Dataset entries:
+++
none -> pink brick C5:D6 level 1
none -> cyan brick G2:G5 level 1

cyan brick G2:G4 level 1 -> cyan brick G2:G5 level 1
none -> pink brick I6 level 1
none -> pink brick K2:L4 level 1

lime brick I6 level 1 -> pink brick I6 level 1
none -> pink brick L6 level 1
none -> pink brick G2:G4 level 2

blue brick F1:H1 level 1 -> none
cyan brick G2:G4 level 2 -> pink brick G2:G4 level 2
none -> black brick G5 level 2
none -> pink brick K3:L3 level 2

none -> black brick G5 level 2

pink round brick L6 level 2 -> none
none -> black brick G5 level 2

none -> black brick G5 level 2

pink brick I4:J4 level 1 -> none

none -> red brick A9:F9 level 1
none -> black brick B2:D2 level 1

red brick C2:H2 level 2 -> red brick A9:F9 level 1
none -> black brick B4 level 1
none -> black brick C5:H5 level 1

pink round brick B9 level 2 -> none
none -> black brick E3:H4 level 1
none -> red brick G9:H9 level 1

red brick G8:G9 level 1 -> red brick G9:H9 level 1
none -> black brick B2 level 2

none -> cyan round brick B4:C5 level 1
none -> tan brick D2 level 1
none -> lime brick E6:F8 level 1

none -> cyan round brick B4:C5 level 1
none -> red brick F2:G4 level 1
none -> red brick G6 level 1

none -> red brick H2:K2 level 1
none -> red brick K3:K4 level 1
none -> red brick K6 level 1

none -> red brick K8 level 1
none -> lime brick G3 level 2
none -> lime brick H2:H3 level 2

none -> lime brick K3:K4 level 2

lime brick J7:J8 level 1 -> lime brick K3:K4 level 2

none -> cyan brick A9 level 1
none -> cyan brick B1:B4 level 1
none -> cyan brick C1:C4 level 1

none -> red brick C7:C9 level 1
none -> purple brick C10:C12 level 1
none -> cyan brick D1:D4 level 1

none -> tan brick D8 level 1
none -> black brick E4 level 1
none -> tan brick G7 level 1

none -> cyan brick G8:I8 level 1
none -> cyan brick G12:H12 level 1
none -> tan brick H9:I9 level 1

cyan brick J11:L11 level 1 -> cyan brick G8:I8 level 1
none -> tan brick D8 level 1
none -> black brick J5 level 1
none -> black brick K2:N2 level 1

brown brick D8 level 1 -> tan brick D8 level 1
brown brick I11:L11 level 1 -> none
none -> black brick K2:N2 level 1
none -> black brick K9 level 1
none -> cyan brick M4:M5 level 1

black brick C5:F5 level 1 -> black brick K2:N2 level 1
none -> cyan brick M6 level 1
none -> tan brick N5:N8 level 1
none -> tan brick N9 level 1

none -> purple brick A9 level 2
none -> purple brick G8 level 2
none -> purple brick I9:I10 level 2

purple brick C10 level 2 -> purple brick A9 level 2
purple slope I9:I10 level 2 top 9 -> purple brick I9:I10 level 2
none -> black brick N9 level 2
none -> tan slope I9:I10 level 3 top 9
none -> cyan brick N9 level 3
+++
Your assignment:
Nothing in the data should be altered; please repeat it exactly.

Written solution:
none -> pink brick C5:D6 level 1
none -> cyan brick G2:G5 level 1

cyan brick G2:G4 level 1 -> cyan brick G2:G5 level 1
none -> pink brick I6 level 1
none -> pink brick K2:L4 level 1

lime brick I6 level 1 -> pink brick I6 level 1
none -> pink brick L6 level 1
none -> pink brick G2:G4 level 2

blue brick F1:H1 level 1 -> none
cyan brick G2:G4 level 2 -> pink brick G2:G4 level 2
none -> black brick G5 level 2
none -> pink brick K3:L3 level 2

none -> black brick G5 level 2

pink round brick L6 level 2 -> none
none -> black brick G5 level 2

none -> black brick G5 level 2

pink brick I4:J4 level 1 -> none

none -> red brick A9:F9 level 1
none -> black brick B2:D2 level 1

red brick C2:H2 level 2 -> red brick A9:F9 level 1
none -> black brick B4 level 1
none -> black brick C5:H5 level 1

pink round brick B9 level 2 -> none
none -> black brick E3:H4 level 1
none -> red brick G9:H9 level 1

red brick G8:G9 level 1 -> red brick G9:H9 level 1
none -> black brick B2 level 2

none -> cyan round brick B4:C5 level 1
none -> tan brick D2 level 1
none -> lime brick E6:F8 level 1

none -> cyan round brick B4:C5 level 1
none -> red brick F2:G4 level 1
none -> red brick G6 level 1

none -> red brick H2:K2 level 1
none -> red brick K3:K4 level 1
none -> red brick K6 level 1

none -> red brick K8 level 1
none -> lime brick G3 level 2
none -> lime brick H2:H3 level 2

none -> lime brick K3:K4 level 2

lime brick J7:J8 level 1 -> lime brick K3:K4 level 2

none -> cyan brick A9 level 1
none -> cyan brick B1:B4 level 1
none -> cyan brick C1:C4 level 1

none -> red brick C7:C9 level 1
none -> purple brick C10:C12 level 1
none -> cyan brick D1:D4 level 1

none -> tan brick D8 level 1
none -> black brick E4 level 1
none -> tan brick G7 level 1

none -> cyan brick G8:I8 level 1
none -> cyan brick G12:H12 level 1
none -> tan brick H9:I9 level 1

cyan brick J11:L11 level 1 -> cyan brick G8:I8 level 1
none -> tan brick D8 level 1
none -> black brick J5 level 1
none -> black brick K2:N2 level 1

brown brick D8 level 1 -> tan brick D8 level 1
brown brick I11:L11 level 1 -> none
none -> black brick K2:N2 level 1
none -> black brick K9 level 1
none -> cyan brick M4:M5 level 1

black brick C5:F5 level 1 -> black brick K2:N2 level 1
none -> cyan brick M6 level 1
none -> tan brick N5:N8 level 1
none -> tan brick N9 level 1

none -> purple brick A9 level 2
none -> purple brick G8 level 2
none -> purple brick I9:I10 level 2

purple brick C10 level 2 -> purple brick A9 level 2
purple slope I9:I10 level 2 top 9 -> purple brick I9:I10 level 2
none -> black brick N9 level 2
none -> tan slope I9:I10 level 3 top 9
none -> cyan brick N9 level 3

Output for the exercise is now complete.